■ What you will do
Scan the data for "VEXT" and copy each matching line.

(Extracted records)
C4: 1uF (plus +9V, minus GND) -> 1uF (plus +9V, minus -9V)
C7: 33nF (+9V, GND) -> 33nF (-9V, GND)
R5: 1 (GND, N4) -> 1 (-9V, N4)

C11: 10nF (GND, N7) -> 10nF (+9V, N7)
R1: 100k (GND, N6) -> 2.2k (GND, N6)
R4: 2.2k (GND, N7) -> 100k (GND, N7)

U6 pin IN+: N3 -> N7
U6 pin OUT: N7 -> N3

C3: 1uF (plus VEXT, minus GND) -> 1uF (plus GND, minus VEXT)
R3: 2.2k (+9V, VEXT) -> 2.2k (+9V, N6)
* * *
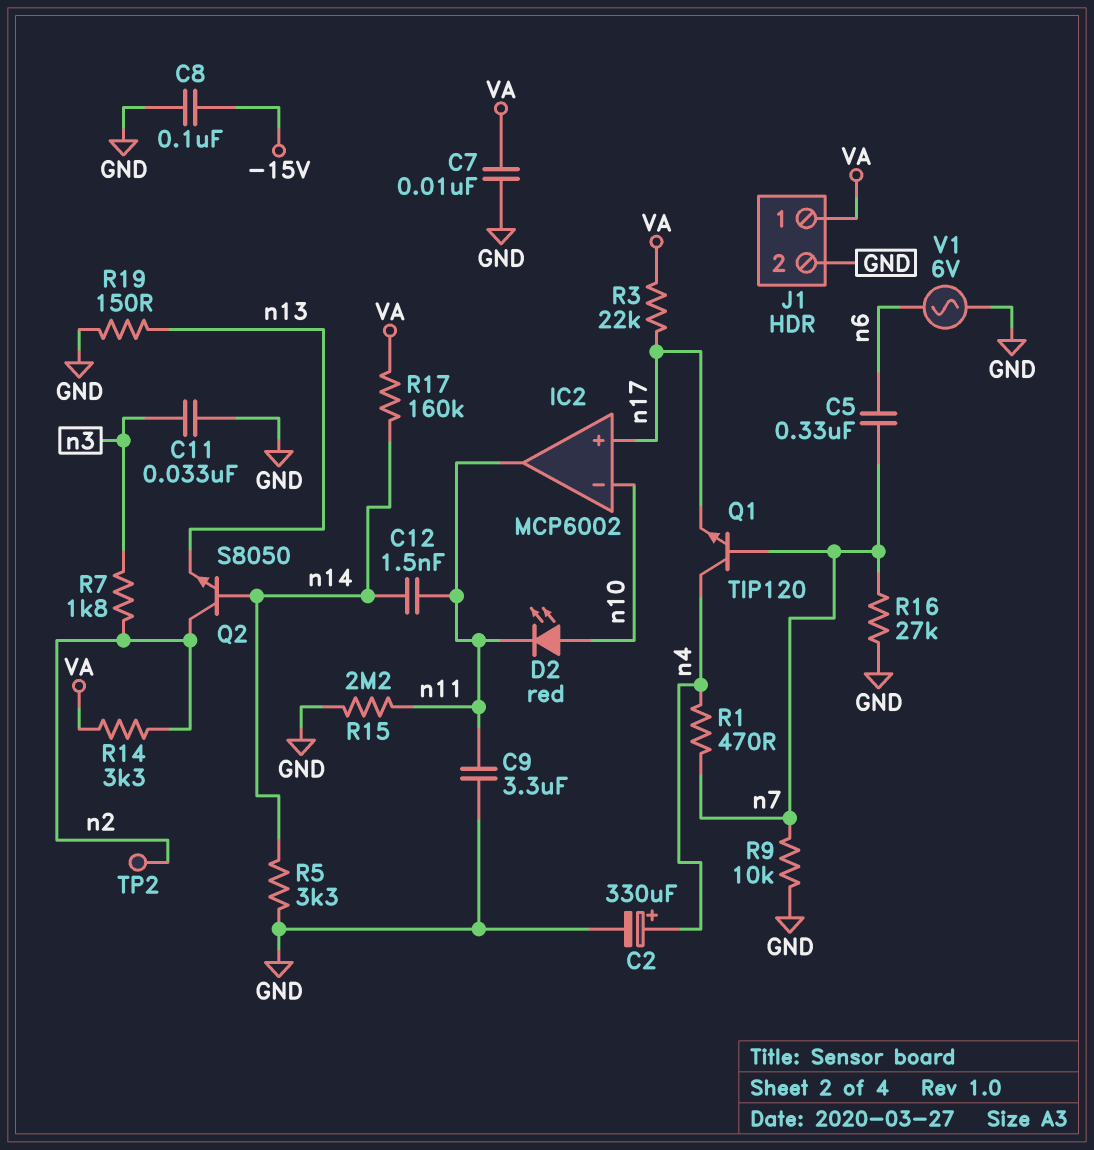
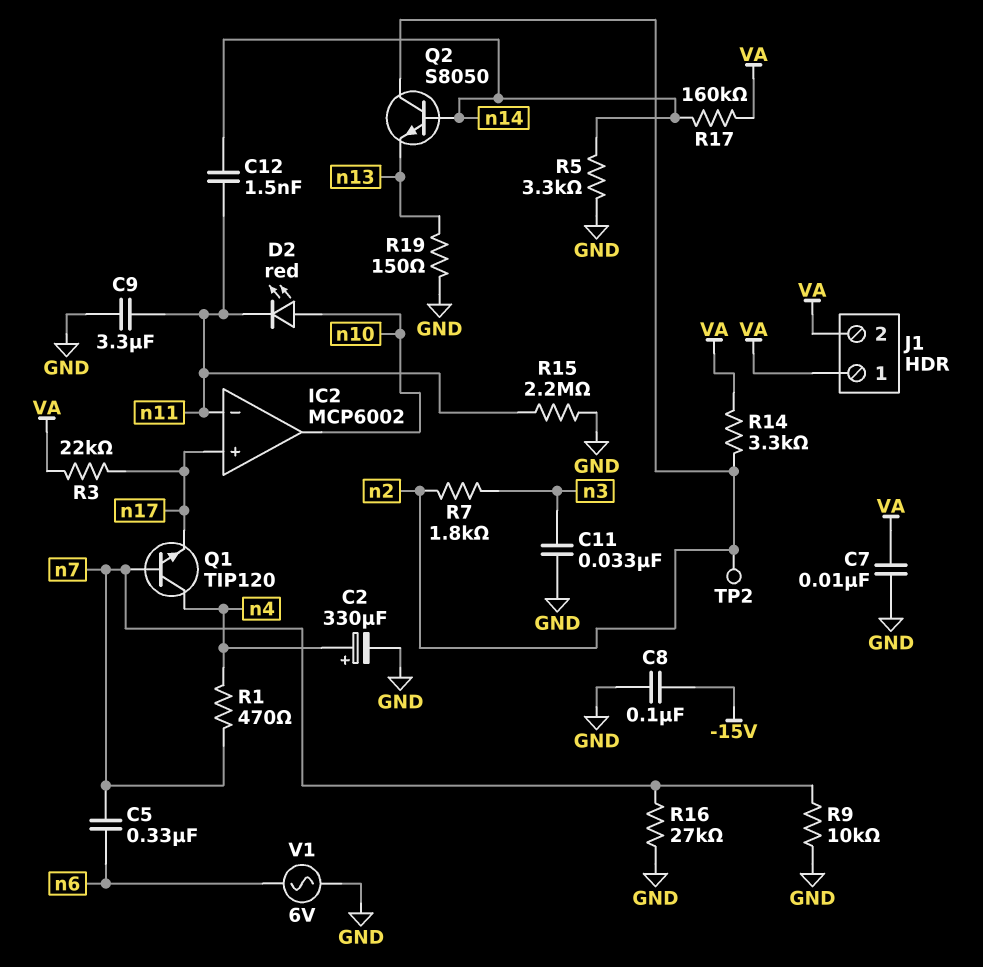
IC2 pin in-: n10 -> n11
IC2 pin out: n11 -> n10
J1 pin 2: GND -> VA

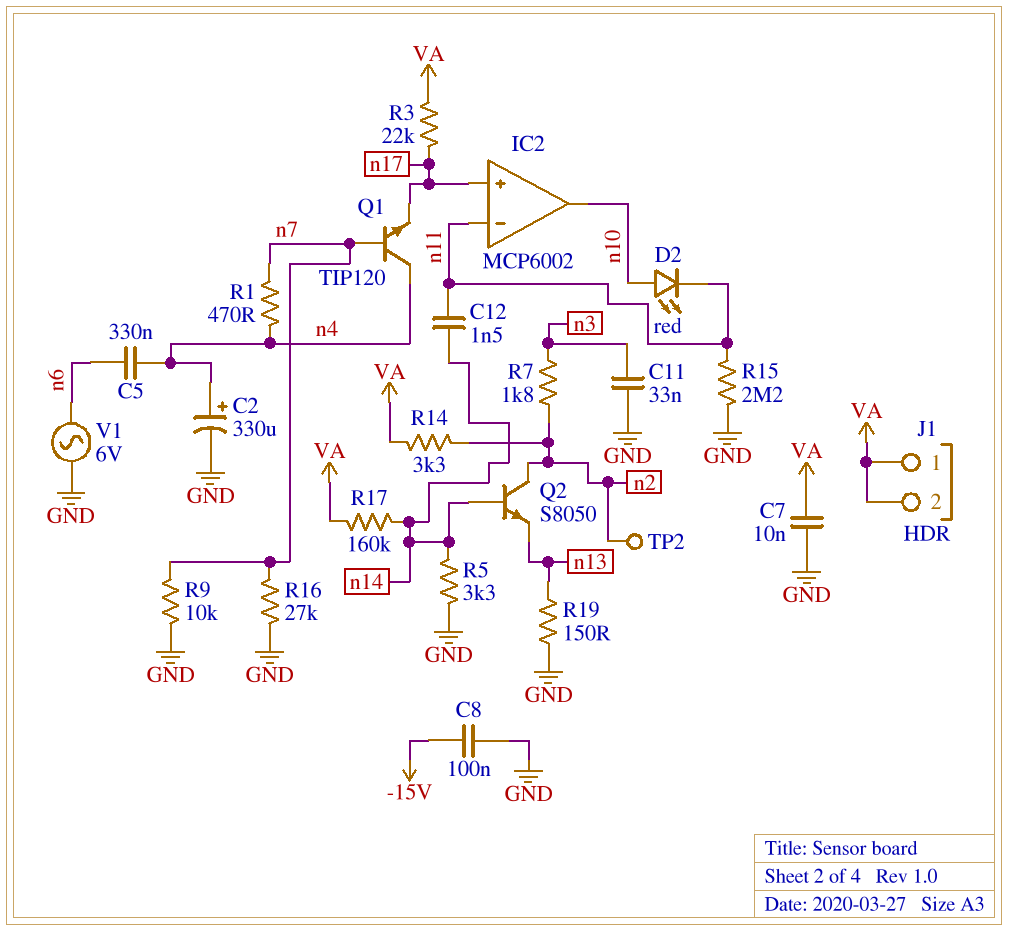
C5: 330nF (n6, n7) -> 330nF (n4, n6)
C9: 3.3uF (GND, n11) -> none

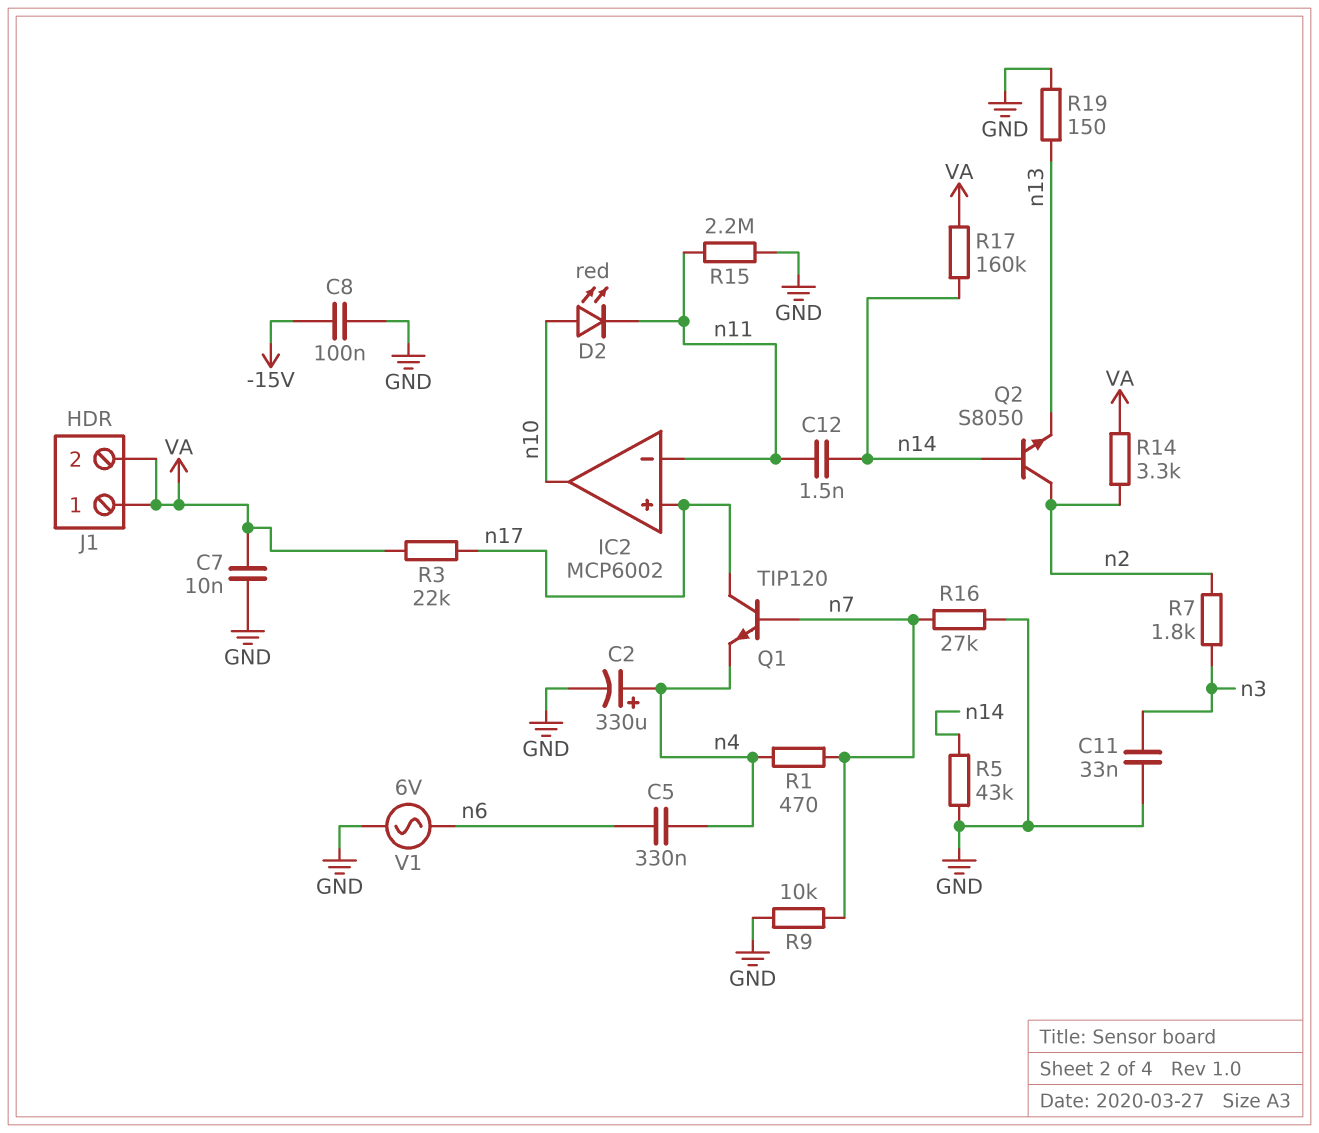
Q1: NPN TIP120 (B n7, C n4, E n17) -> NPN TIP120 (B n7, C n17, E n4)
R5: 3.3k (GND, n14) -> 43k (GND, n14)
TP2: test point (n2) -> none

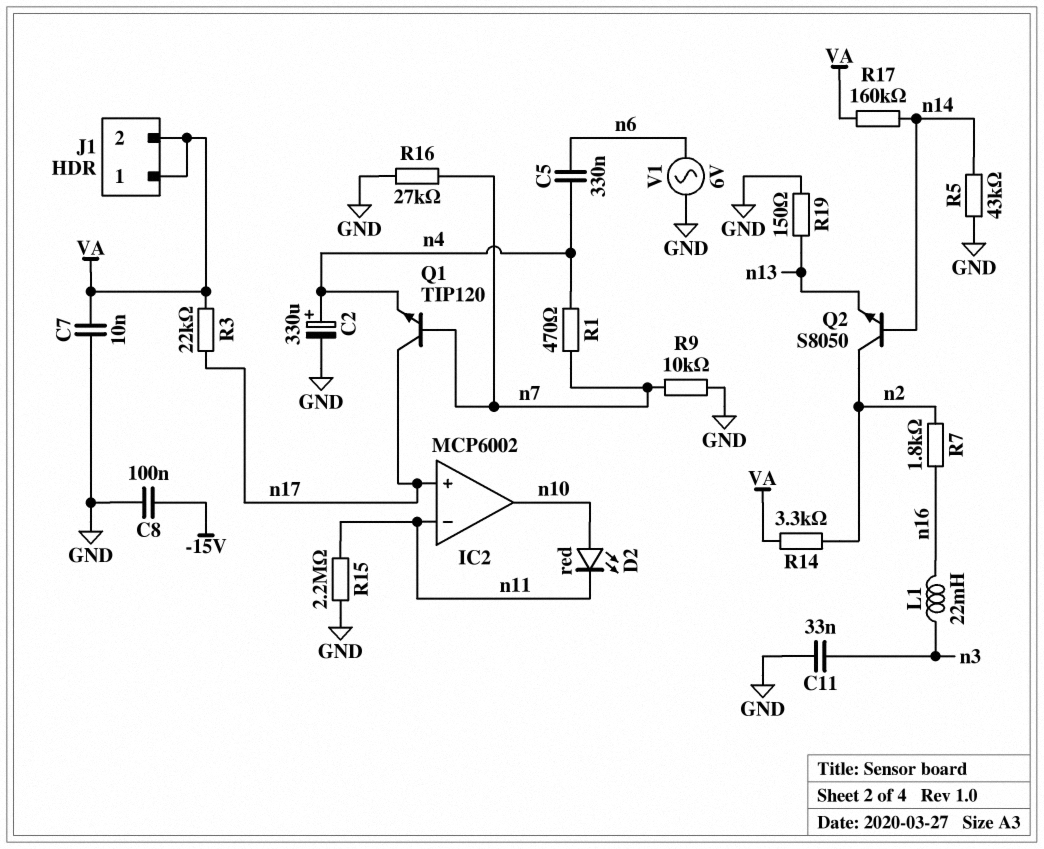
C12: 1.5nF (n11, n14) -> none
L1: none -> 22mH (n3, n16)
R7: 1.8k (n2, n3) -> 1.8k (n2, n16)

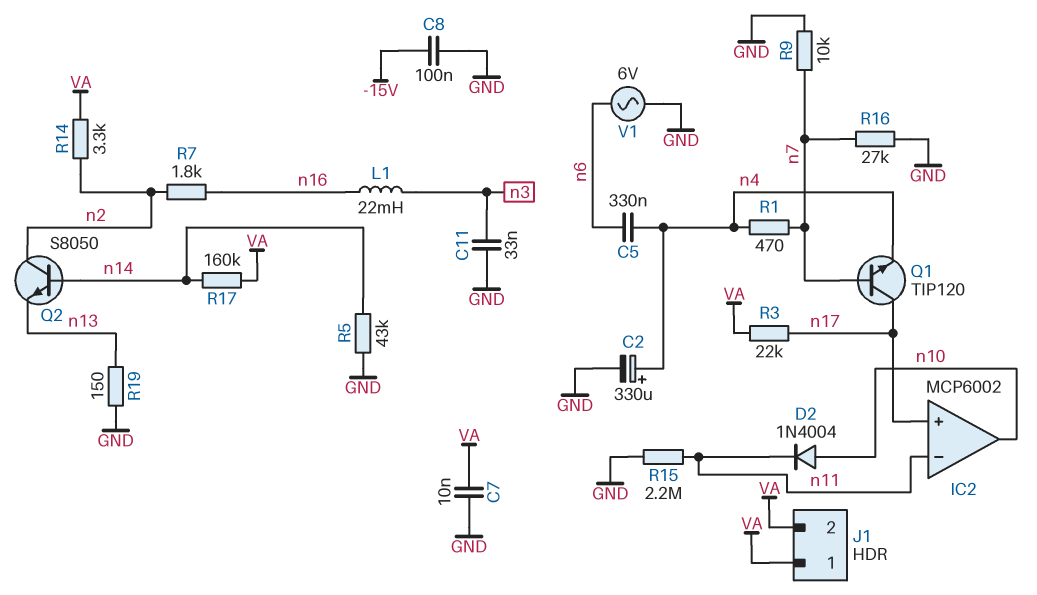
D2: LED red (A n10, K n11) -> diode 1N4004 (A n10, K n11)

■ Answer to this problem
C3: 1uF (plus VEXT, minus GND) -> 1uF (plus GND, minus VEXT)
R3: 2.2k (+9V, VEXT) -> 2.2k (+9V, N6)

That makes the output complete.